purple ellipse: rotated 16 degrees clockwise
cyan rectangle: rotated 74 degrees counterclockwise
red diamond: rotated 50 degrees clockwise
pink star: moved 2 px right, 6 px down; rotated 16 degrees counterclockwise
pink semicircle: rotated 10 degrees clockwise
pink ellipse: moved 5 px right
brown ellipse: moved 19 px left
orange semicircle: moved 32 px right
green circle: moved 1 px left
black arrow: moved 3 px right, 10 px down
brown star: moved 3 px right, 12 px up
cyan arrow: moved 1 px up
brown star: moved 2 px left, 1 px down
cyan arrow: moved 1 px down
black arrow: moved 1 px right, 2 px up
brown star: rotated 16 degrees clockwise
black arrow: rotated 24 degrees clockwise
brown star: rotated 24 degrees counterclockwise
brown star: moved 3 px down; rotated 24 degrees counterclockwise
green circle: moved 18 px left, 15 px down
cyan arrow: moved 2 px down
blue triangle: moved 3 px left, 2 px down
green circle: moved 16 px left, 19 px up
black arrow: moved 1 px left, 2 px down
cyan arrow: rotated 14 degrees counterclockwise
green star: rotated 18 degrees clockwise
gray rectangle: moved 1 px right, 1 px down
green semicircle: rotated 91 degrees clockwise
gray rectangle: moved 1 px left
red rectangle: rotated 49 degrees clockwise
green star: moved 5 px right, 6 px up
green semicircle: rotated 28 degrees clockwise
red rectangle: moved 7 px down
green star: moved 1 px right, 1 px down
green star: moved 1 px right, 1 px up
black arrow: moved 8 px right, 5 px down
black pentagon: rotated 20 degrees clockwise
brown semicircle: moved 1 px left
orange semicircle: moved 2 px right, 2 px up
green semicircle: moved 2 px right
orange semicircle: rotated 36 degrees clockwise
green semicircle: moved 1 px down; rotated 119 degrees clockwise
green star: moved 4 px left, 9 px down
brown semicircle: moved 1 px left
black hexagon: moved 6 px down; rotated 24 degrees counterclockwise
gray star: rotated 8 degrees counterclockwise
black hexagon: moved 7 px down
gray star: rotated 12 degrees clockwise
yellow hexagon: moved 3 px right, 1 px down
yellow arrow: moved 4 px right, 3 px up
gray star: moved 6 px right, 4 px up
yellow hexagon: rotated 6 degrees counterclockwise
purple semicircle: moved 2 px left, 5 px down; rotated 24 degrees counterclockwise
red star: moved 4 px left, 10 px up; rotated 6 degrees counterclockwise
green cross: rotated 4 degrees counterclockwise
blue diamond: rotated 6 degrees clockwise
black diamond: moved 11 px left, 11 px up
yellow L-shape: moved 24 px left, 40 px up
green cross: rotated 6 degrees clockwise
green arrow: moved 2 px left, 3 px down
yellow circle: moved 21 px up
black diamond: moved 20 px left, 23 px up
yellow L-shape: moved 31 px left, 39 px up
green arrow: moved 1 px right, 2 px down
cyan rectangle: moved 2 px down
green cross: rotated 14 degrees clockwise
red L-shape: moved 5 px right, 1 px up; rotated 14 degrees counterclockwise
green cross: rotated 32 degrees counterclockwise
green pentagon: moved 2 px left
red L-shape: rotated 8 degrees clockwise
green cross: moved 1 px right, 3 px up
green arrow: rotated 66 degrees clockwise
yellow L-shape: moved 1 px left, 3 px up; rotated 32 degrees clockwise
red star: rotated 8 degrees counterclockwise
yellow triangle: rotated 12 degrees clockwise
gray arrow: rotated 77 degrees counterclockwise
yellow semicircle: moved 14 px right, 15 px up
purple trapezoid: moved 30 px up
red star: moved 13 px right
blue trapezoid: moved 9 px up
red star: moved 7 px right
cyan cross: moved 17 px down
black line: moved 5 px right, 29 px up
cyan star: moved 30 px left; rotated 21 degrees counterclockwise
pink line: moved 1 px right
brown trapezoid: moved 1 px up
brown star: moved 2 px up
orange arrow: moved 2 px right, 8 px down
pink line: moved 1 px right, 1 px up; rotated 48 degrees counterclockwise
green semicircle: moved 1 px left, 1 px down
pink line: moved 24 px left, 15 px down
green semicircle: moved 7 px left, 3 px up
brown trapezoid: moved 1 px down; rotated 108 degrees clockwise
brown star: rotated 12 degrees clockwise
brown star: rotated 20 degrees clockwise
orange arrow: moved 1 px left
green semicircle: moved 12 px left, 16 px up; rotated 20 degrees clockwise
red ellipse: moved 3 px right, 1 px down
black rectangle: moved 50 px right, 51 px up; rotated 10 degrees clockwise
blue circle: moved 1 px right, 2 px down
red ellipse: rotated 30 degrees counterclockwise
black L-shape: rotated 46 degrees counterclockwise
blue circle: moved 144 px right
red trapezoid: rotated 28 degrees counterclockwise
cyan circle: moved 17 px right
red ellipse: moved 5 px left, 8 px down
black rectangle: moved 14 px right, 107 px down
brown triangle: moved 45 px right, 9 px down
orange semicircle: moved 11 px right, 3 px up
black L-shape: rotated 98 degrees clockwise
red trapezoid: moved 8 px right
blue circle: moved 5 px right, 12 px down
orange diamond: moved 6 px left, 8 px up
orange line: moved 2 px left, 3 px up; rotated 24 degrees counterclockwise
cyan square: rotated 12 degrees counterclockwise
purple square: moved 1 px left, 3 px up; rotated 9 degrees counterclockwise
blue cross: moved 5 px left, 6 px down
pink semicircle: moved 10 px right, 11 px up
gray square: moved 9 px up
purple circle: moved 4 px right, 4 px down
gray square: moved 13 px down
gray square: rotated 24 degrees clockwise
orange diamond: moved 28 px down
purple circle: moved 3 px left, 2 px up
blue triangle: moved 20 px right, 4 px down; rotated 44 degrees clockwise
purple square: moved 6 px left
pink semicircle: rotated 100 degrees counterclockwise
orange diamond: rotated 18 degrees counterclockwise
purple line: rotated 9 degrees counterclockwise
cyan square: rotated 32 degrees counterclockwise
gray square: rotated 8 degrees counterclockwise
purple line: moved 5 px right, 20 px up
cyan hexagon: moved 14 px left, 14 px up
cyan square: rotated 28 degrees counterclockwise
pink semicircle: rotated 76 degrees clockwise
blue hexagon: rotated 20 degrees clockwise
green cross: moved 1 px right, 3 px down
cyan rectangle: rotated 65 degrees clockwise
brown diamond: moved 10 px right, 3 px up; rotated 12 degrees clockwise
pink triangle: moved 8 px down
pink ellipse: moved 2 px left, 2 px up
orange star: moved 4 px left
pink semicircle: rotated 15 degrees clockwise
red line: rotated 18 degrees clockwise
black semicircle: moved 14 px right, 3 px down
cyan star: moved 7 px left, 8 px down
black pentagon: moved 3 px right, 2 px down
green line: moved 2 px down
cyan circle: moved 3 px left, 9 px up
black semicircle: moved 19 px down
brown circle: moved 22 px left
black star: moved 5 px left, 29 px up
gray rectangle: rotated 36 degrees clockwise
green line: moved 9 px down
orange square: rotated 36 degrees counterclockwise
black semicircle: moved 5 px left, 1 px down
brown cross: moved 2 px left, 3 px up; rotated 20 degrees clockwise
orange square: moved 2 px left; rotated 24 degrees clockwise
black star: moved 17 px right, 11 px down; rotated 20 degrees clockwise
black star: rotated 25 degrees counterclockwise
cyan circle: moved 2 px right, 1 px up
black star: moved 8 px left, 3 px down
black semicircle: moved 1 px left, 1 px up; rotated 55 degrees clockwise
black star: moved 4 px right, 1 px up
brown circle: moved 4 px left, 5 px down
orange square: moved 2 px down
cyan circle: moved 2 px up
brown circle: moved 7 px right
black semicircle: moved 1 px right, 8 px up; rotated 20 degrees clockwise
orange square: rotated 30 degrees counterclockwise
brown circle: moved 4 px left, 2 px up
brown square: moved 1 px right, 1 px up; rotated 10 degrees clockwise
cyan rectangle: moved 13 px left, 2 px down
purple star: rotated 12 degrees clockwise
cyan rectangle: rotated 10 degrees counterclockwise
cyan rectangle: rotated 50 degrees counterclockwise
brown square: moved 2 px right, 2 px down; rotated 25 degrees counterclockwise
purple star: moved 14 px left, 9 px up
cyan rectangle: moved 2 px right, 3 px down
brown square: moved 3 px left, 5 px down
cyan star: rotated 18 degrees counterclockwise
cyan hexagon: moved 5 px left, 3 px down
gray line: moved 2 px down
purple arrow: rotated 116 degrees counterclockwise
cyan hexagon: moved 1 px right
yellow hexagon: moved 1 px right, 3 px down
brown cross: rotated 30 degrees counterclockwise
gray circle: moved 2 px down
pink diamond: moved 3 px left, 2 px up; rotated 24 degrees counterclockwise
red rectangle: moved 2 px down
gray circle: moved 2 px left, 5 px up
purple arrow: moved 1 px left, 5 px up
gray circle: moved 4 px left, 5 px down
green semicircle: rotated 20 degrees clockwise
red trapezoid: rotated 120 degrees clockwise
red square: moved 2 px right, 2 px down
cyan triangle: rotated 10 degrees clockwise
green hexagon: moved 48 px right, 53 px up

------------------------------------------------

Copy out, word for word, the entries from the very first one through the line containing "black arrow: moved 1 px right, 2 px up", with both of those lines included.

# SOLUTION TO THIS PROBLEM
purple ellipse: rotated 16 degrees clockwise
cyan rectangle: rotated 74 degrees counterclockwise
red diamond: rotated 50 degrees clockwise
pink star: moved 2 px right, 6 px down; rotated 16 degrees counterclockwise
pink semicircle: rotated 10 degrees clockwise
pink ellipse: moved 5 px right
brown ellipse: moved 19 px left
orange semicircle: moved 32 px right
green circle: moved 1 px left
black arrow: moved 3 px right, 10 px down
brown star: moved 3 px right, 12 px up
cyan arrow: moved 1 px up
brown star: moved 2 px left, 1 px down
cyan arrow: moved 1 px down
black arrow: moved 1 px right, 2 px up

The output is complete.